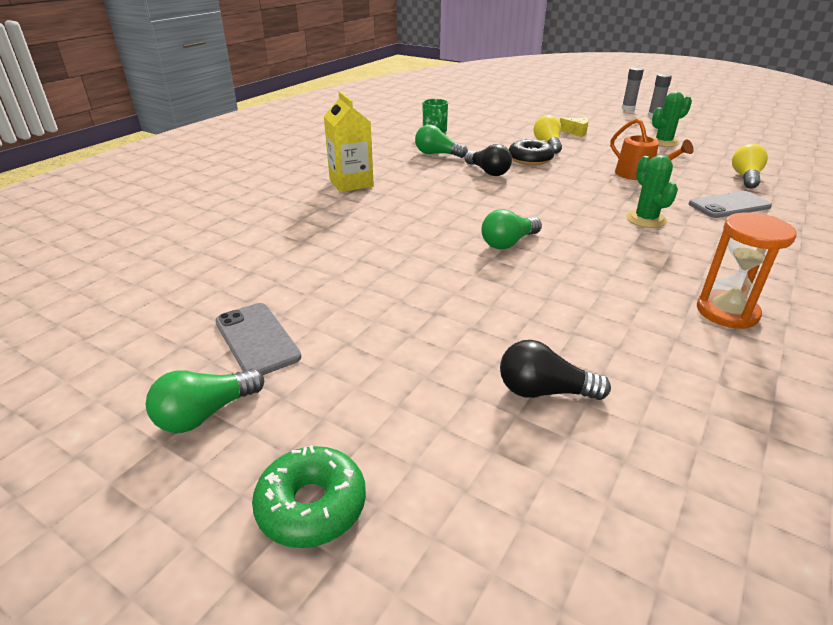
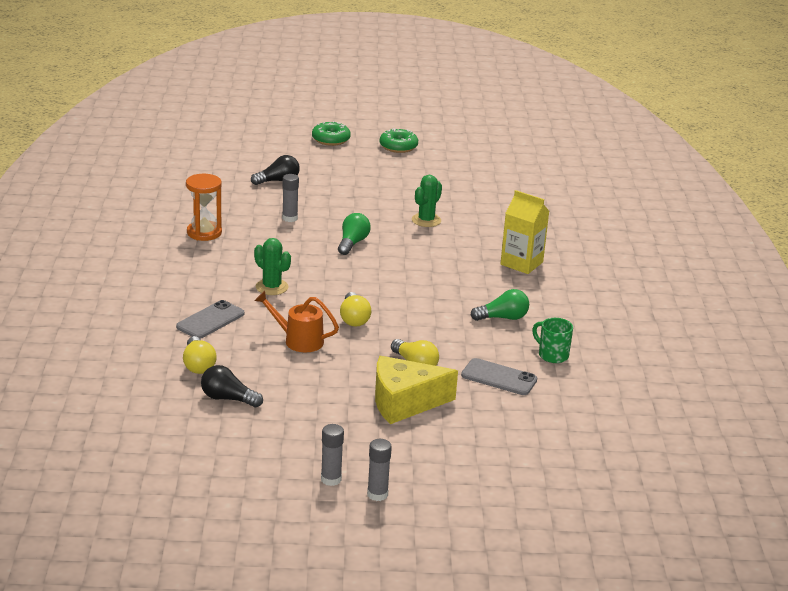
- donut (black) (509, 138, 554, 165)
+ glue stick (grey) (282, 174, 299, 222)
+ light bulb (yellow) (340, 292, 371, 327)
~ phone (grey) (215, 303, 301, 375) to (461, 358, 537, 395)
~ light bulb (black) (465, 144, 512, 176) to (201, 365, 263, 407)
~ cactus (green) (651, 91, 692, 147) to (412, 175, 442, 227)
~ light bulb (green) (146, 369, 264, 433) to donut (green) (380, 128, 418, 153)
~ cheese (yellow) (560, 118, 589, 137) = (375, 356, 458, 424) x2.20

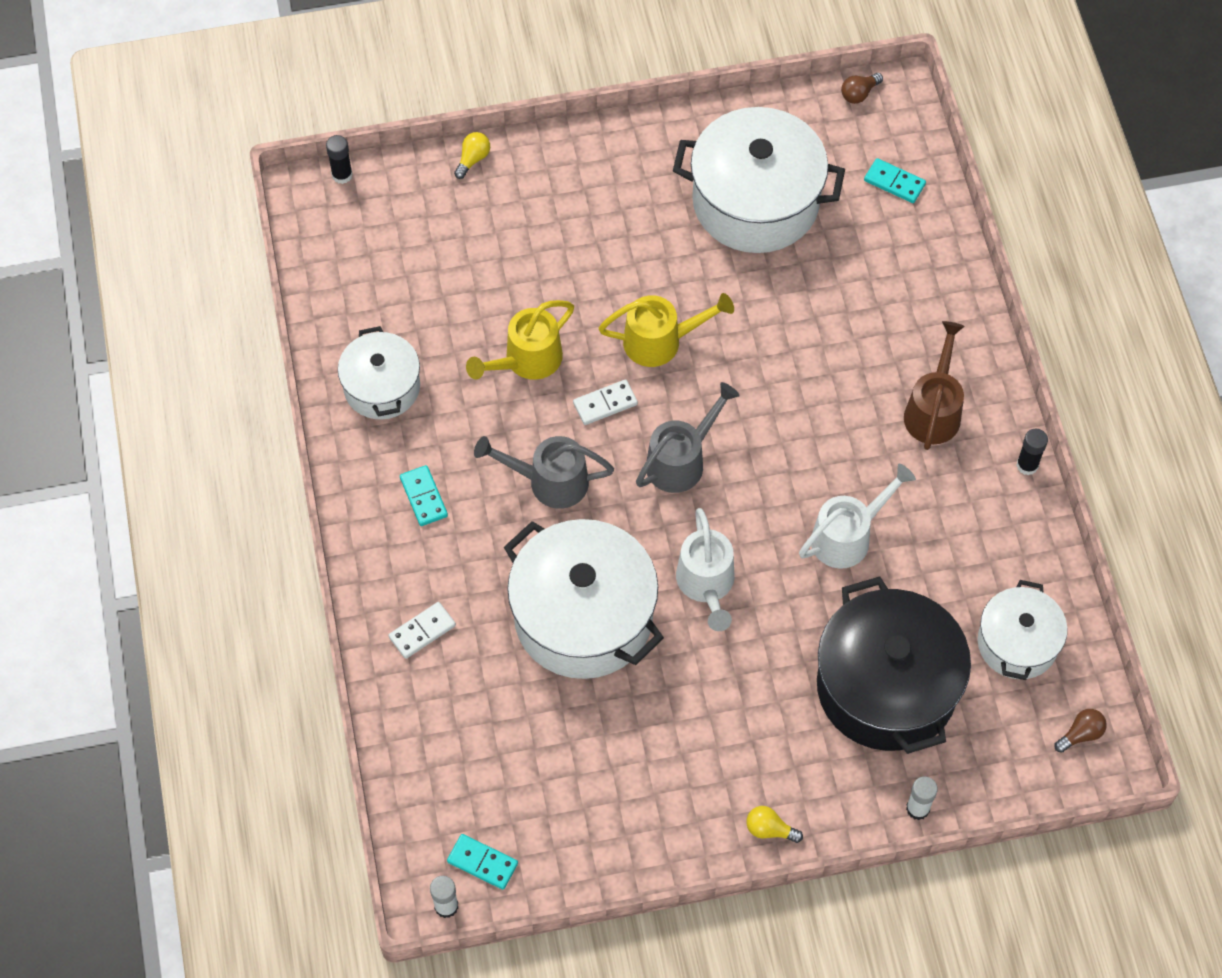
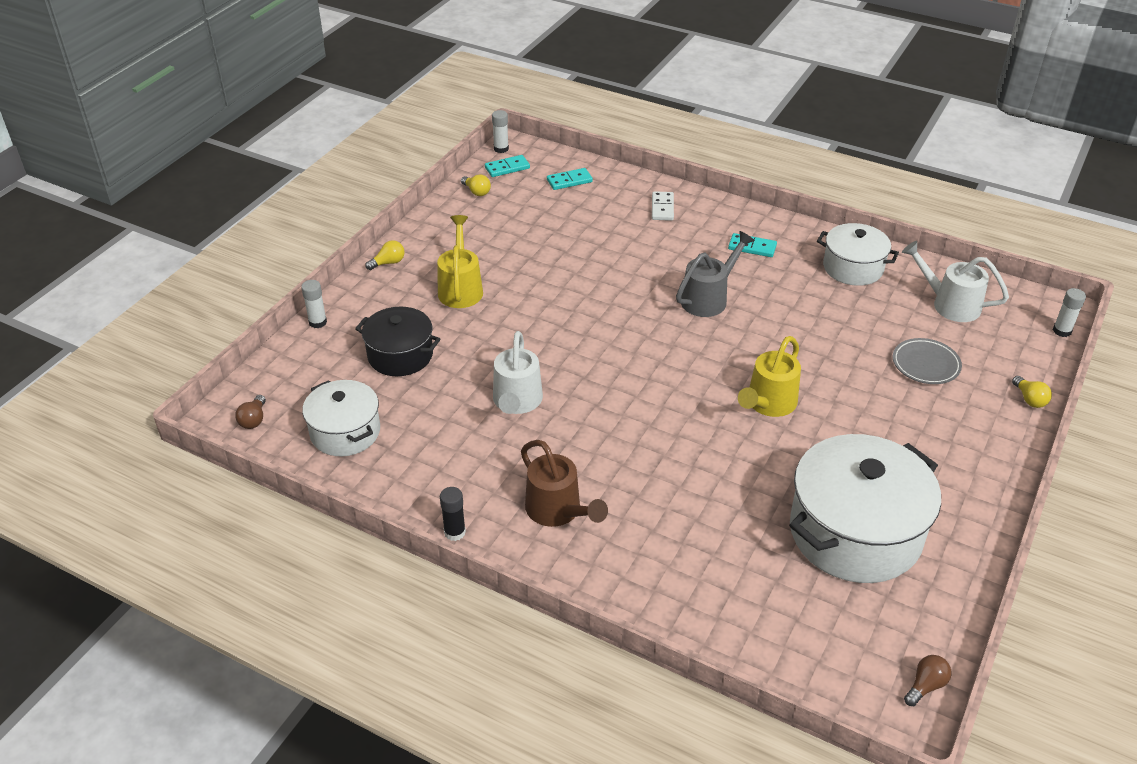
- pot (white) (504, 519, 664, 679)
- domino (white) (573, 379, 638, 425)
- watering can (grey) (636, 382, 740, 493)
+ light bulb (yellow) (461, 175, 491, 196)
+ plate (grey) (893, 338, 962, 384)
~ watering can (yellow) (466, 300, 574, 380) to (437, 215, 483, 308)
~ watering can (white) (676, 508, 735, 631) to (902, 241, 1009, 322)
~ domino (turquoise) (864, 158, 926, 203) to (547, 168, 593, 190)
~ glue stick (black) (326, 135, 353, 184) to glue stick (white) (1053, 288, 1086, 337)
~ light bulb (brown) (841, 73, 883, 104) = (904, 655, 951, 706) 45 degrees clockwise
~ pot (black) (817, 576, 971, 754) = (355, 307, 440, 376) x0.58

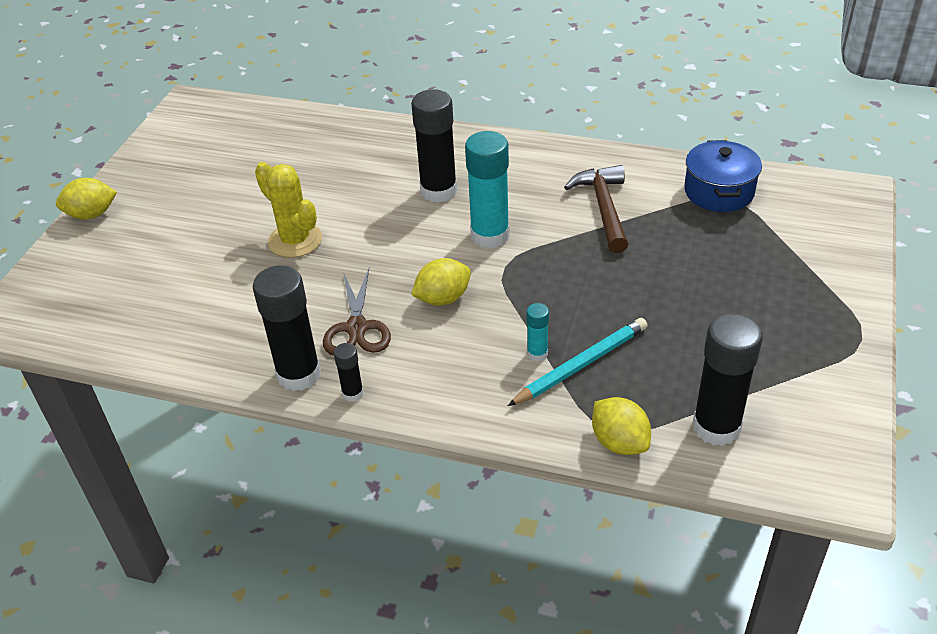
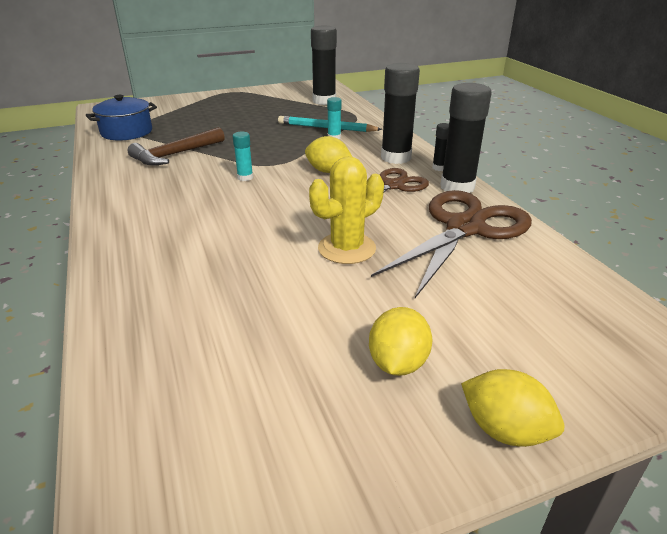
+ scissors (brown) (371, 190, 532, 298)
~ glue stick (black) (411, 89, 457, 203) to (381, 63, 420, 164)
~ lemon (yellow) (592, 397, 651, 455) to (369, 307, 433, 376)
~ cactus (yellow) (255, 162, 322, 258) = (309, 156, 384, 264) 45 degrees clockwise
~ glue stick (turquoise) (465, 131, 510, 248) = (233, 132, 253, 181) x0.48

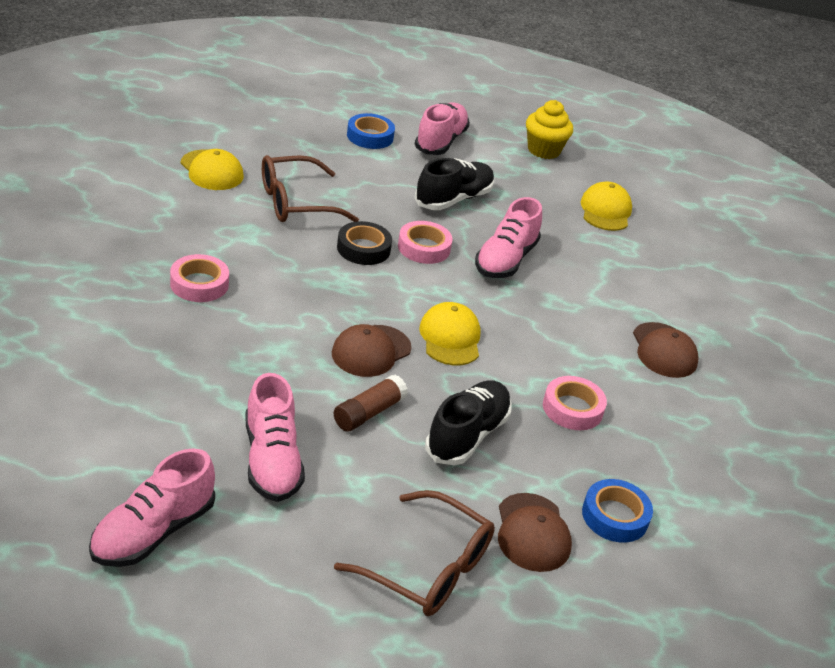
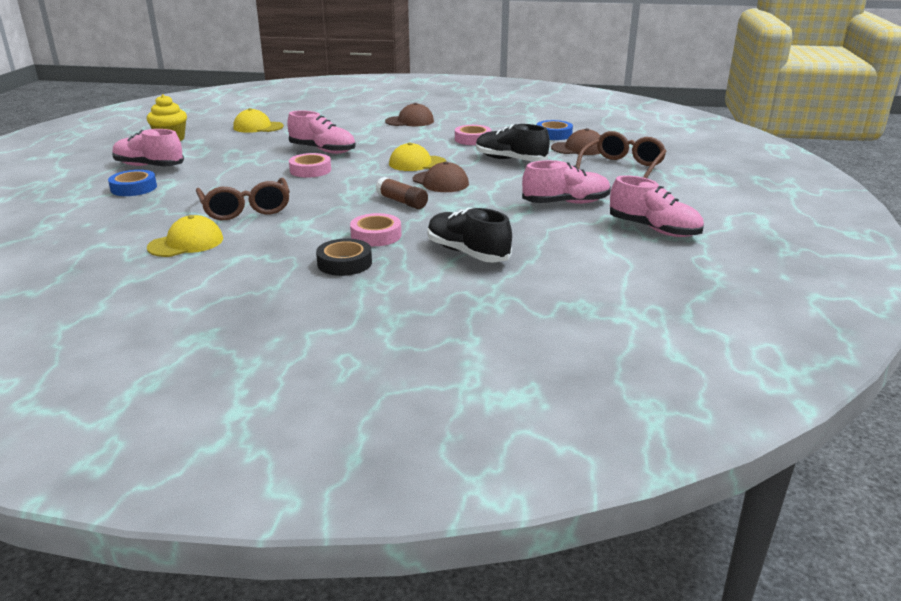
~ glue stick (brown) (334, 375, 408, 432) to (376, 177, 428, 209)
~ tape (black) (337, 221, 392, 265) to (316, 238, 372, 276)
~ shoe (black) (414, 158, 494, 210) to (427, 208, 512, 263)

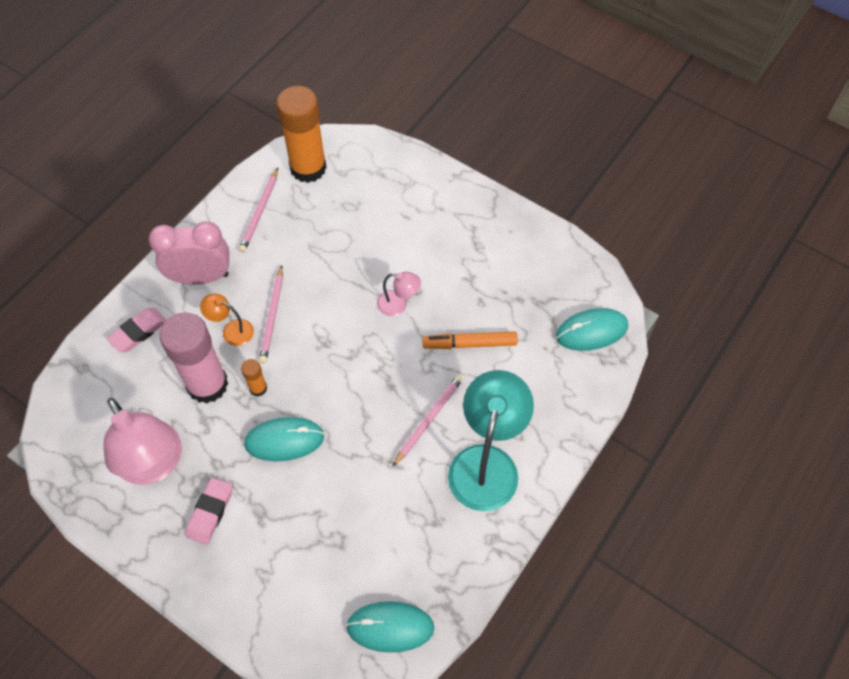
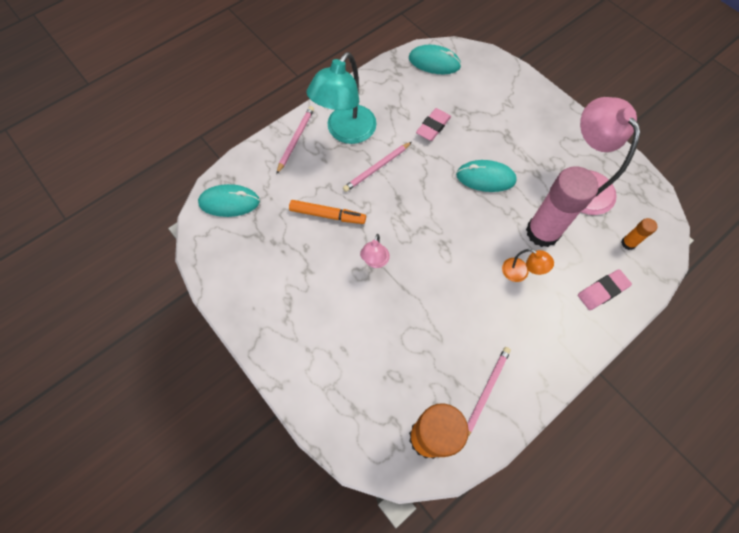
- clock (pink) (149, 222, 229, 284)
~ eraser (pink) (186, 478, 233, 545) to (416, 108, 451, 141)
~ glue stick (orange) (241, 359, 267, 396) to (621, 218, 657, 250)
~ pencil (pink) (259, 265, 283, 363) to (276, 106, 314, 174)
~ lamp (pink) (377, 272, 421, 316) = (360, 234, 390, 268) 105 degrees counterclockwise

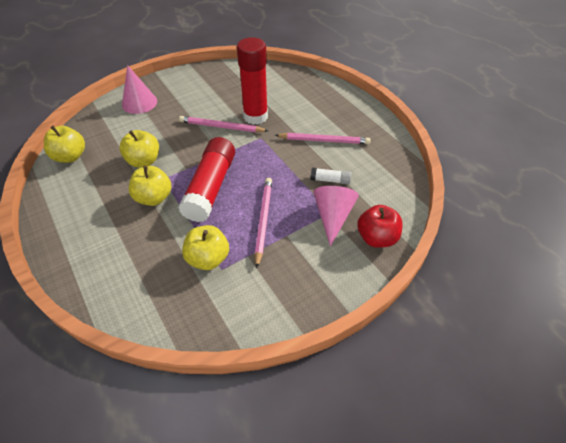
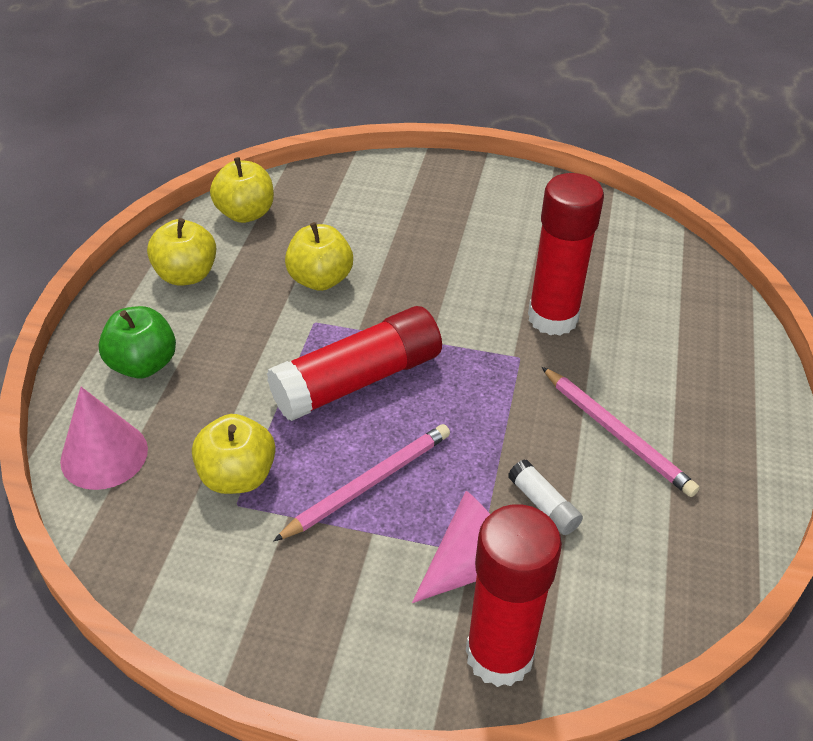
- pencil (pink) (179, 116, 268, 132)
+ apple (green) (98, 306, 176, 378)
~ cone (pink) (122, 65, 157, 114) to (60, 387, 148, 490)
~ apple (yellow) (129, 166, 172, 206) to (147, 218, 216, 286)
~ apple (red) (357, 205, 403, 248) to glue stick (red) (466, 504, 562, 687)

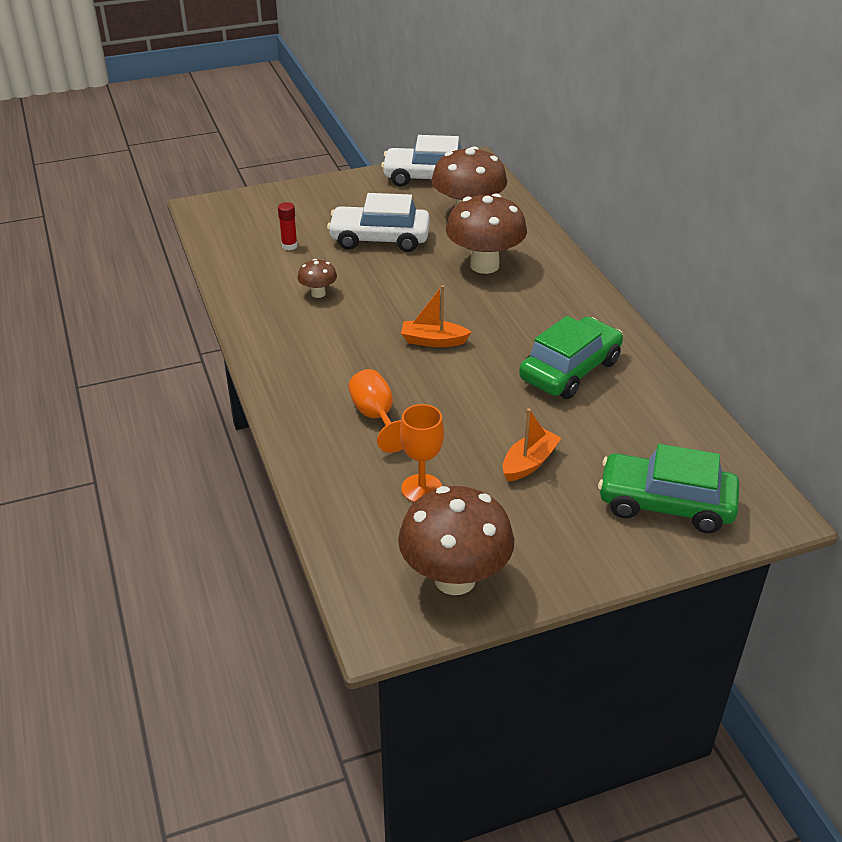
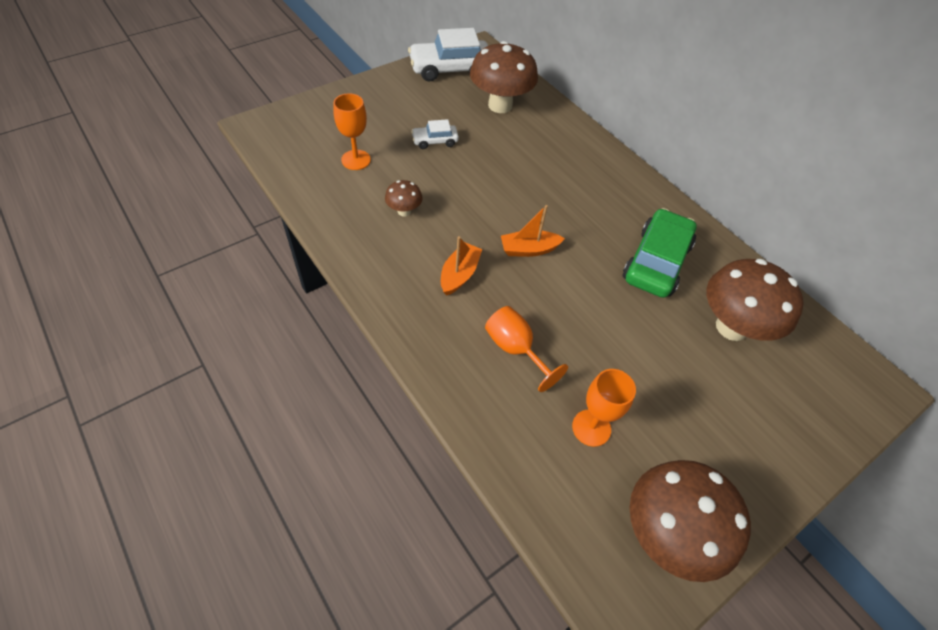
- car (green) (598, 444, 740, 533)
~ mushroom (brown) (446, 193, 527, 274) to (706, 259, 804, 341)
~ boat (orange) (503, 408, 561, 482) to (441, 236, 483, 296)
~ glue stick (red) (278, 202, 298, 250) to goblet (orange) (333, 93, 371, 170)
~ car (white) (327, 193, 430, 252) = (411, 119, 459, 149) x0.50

--

§ What to work on: Of the lines above, output exactly those from the line bearing "292, 371, 327)" through the line bearing "128, 418, 153)", inclusive.

§ Solution:
+ light bulb (yellow) (340, 292, 371, 327)
~ phone (grey) (215, 303, 301, 375) to (461, 358, 537, 395)
~ light bulb (black) (465, 144, 512, 176) to (201, 365, 263, 407)
~ cactus (green) (651, 91, 692, 147) to (412, 175, 442, 227)
~ light bulb (green) (146, 369, 264, 433) to donut (green) (380, 128, 418, 153)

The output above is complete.